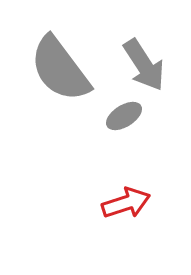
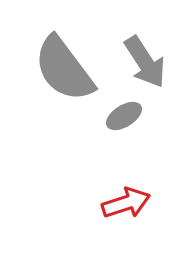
gray arrow: moved 1 px right, 3 px up
gray semicircle: moved 4 px right
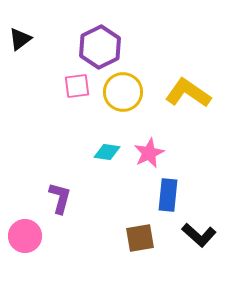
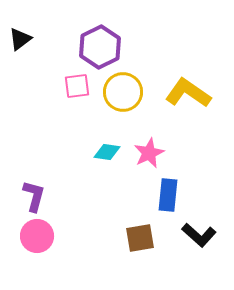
purple L-shape: moved 26 px left, 2 px up
pink circle: moved 12 px right
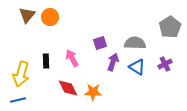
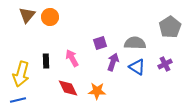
orange star: moved 4 px right, 1 px up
· · · · ·
**DIRECTIONS FOR THIS TASK**
Return the records verbatim, minus pictures.

**REPLY TO THE TASK**
gray arrow: moved 1 px right, 3 px up
gray semicircle: moved 4 px right
purple L-shape: moved 26 px left, 2 px up
pink circle: moved 12 px right
orange star: moved 4 px right, 1 px up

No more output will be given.